Only the lines from the one containing "TR1: NMOS BSS138" through the end of the entries are to be copied, exactly and without pictures, please.

Edit tracking data
▽
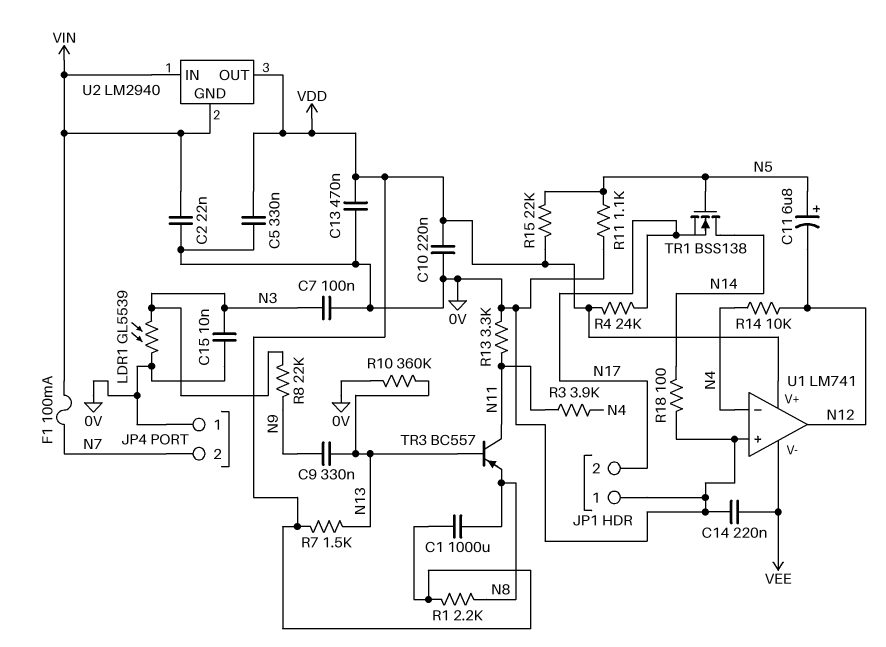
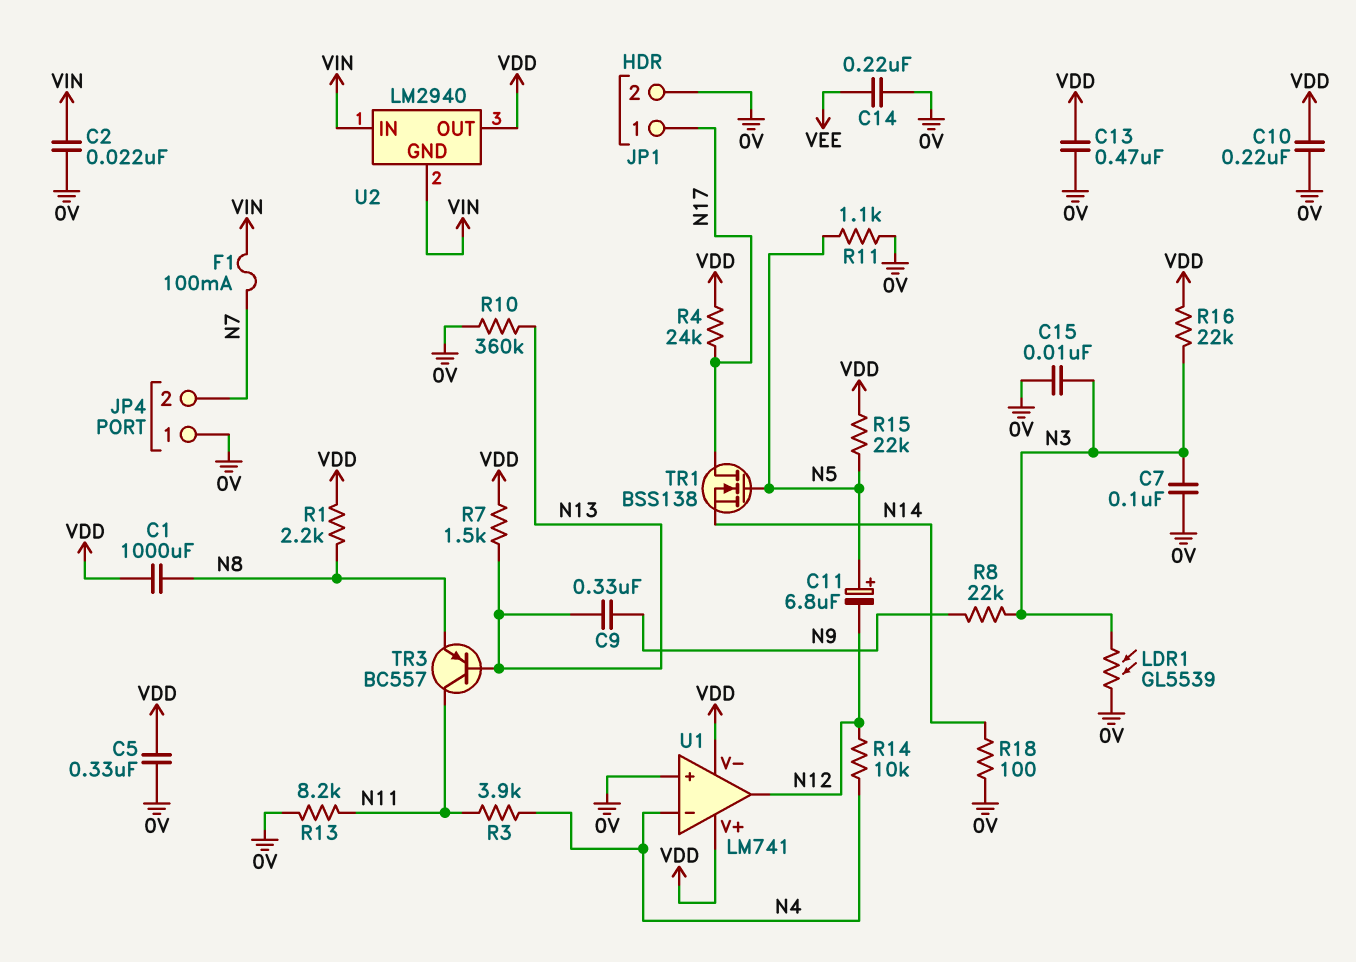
JP1 pin 1: 0V -> N17
JP1 pin 2: N17 -> 0V
R13: 3.3k (0V, N11) -> 8.2k (0V, N11)
R16: none -> 22k (N3, VDD)
TR1: NMOS BSS138 (G N5, D N14, S N17) -> NMOS BSS138 (G N5, D N17, S N14)
U1 pin V-: VEE -> VDD

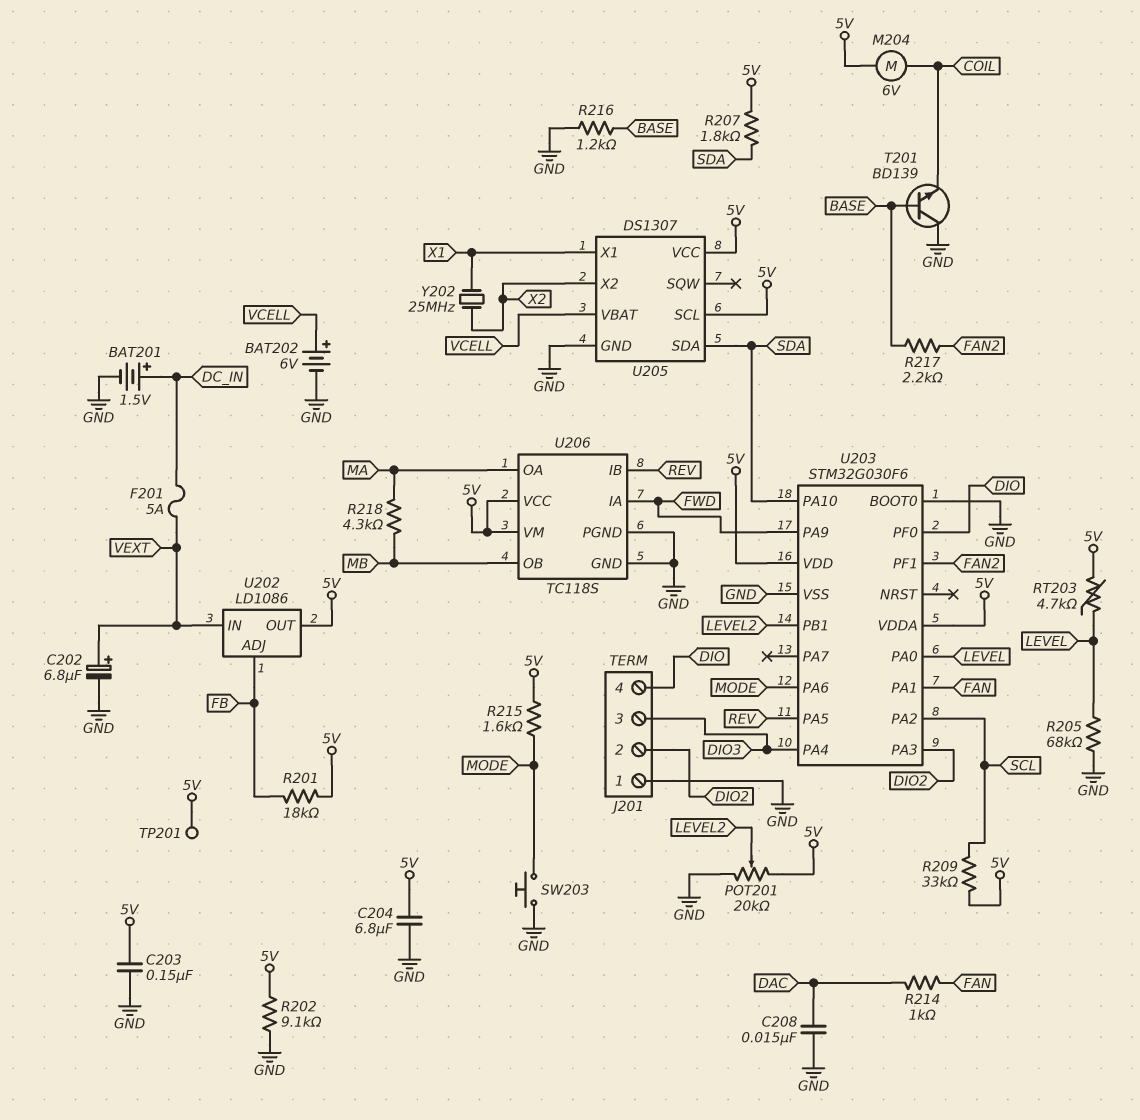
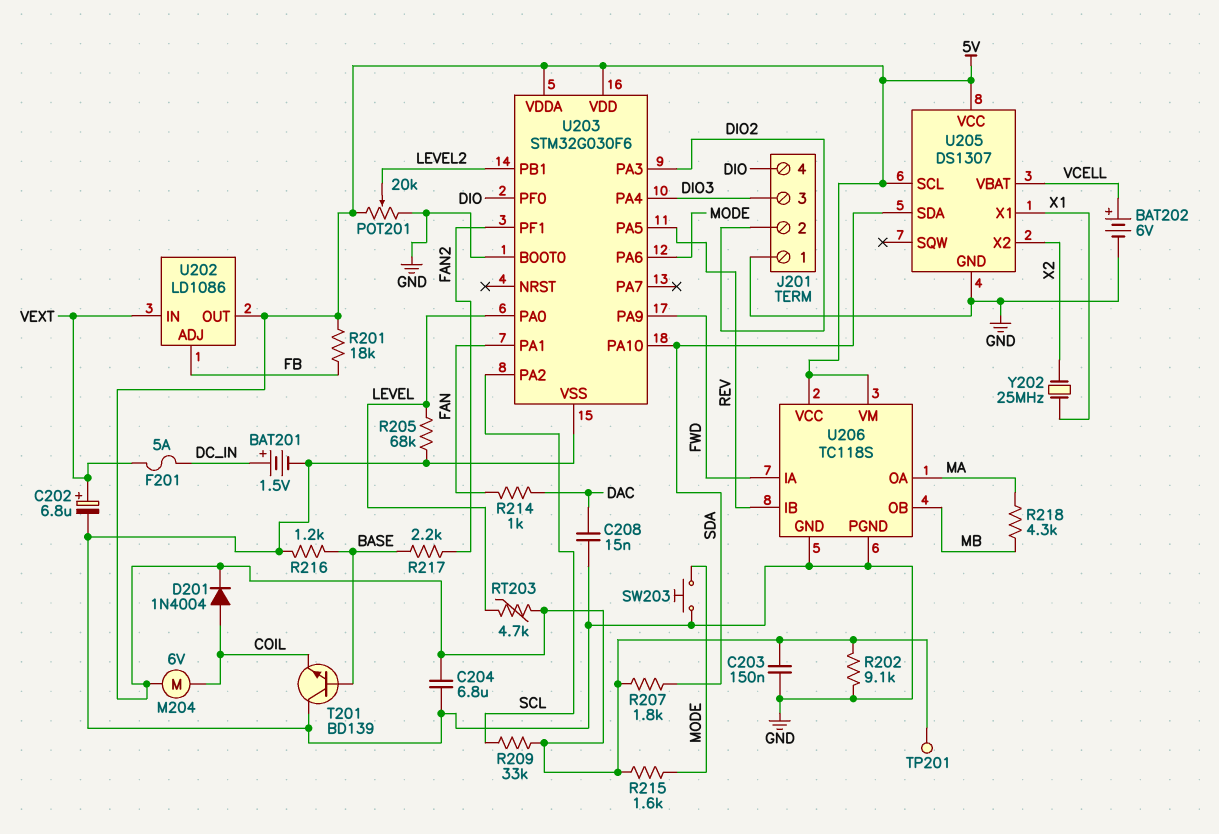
D201: none -> diode 1N4004 (A COIL, K 5V)

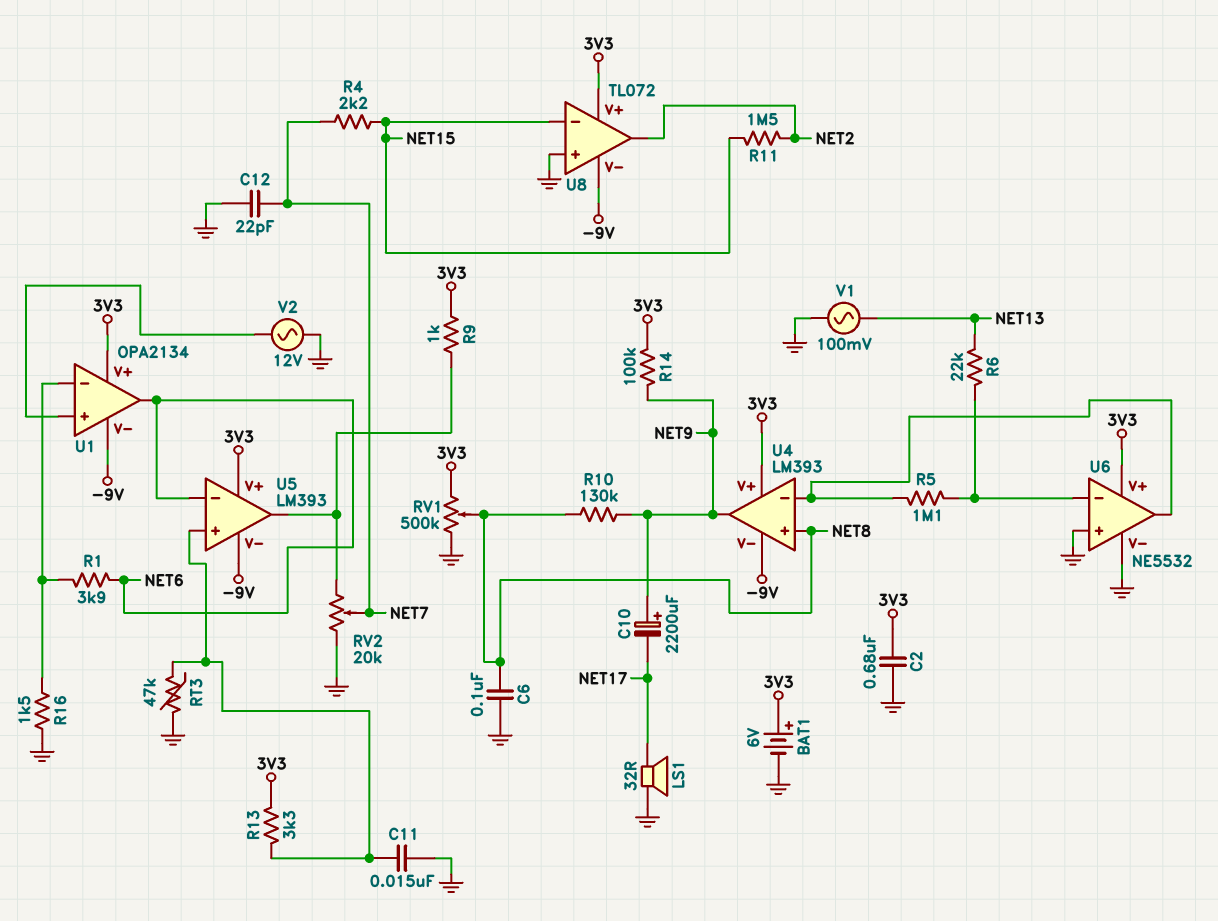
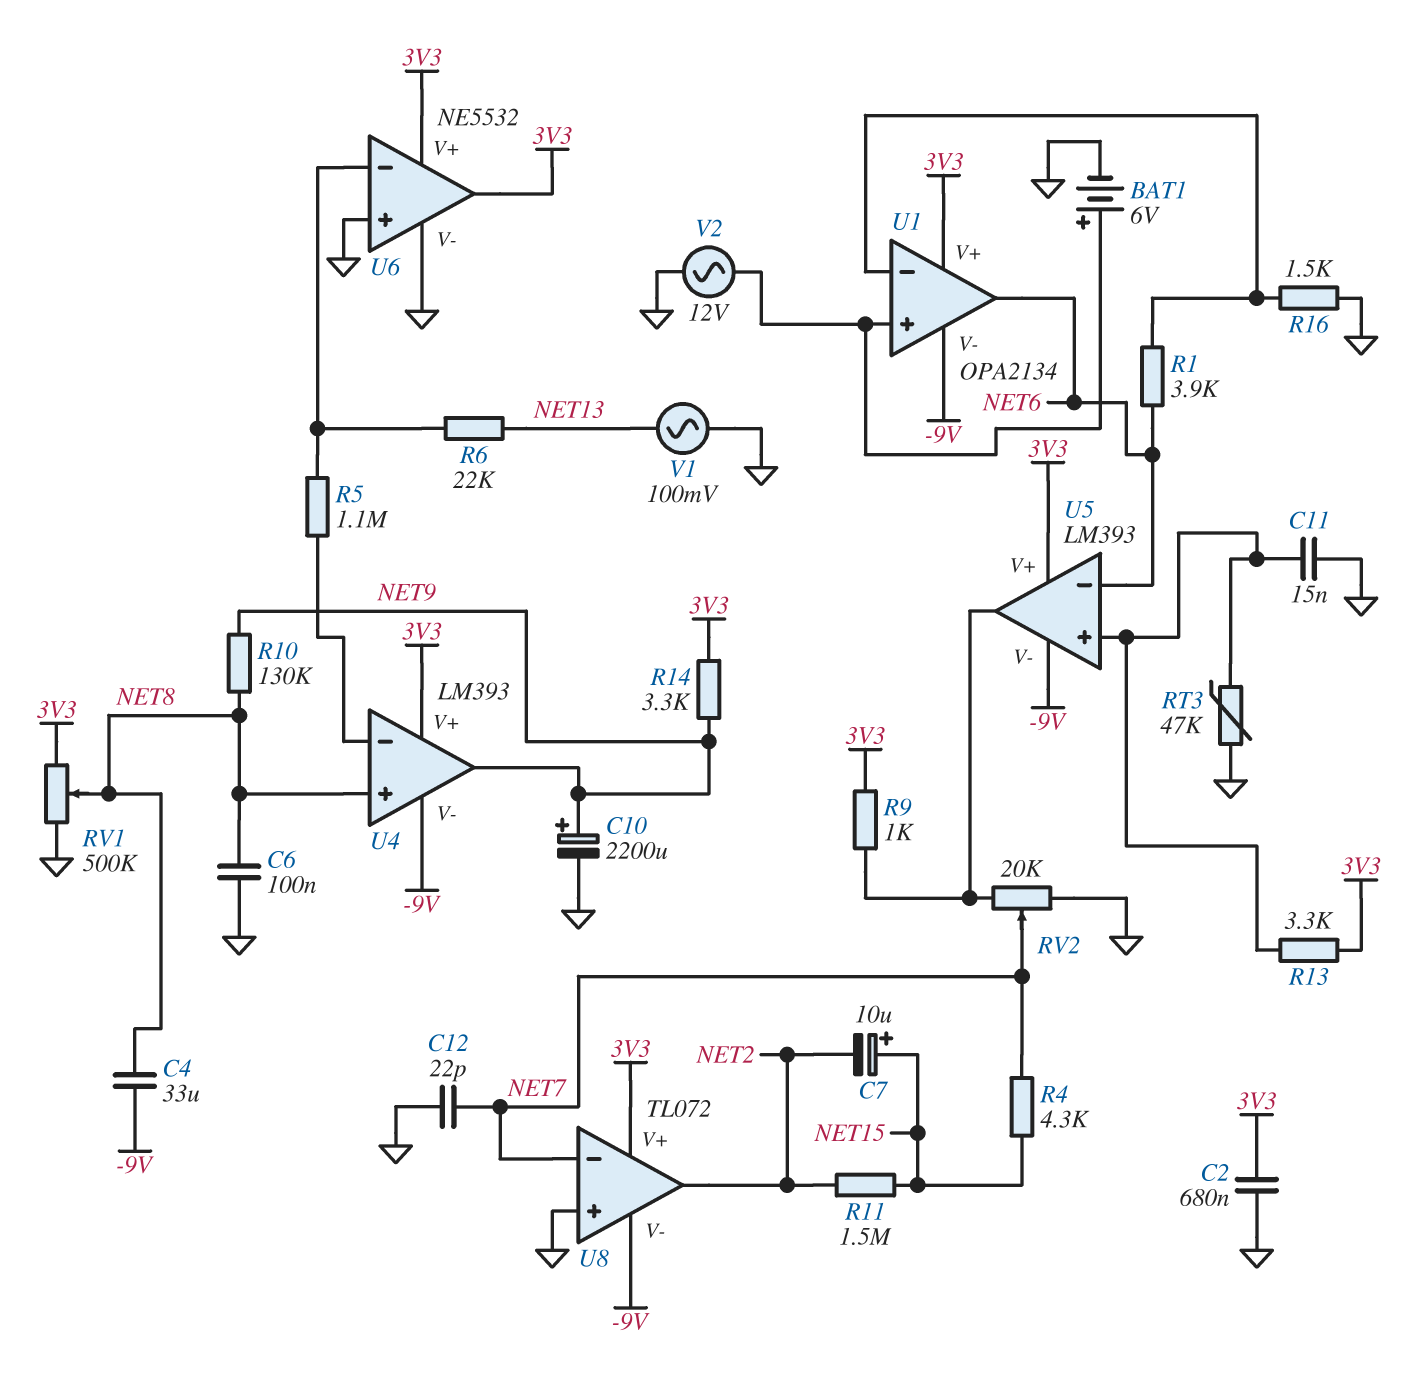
BAT1: 6V (plus 3V3, minus GND) -> 6V (plus U1/in+, minus GND)
C4: none -> 33uF (-9V, NET8)
C7: none -> 10uF (plus NET15, minus NET2)
C10: 2200uF (plus NET9, minus NET17) -> 2200uF (plus NET9, minus GND)
LS1: speaker 32R (GND, NET17) -> none
R4: 2.2k (NET7, NET15) -> 4.3k (NET7, NET15)
R14: 100k (3V3, NET9) -> 3.3k (3V3, NET9)
U6 pin out: U4/in- -> 3V3
U8 pin in-: NET15 -> NET7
△
Task solution
TR1: NMOS BSS138 (G N5, D N14, S N17) -> NMOS BSS138 (G N5, D N17, S N14)
U1 pin V-: VEE -> VDD

D201: none -> diode 1N4004 (A COIL, K 5V)

BAT1: 6V (plus 3V3, minus GND) -> 6V (plus U1/in+, minus GND)
C4: none -> 33uF (-9V, NET8)
C7: none -> 10uF (plus NET15, minus NET2)
C10: 2200uF (plus NET9, minus NET17) -> 2200uF (plus NET9, minus GND)
LS1: speaker 32R (GND, NET17) -> none
R4: 2.2k (NET7, NET15) -> 4.3k (NET7, NET15)
R14: 100k (3V3, NET9) -> 3.3k (3V3, NET9)
U6 pin out: U4/in- -> 3V3
U8 pin in-: NET15 -> NET7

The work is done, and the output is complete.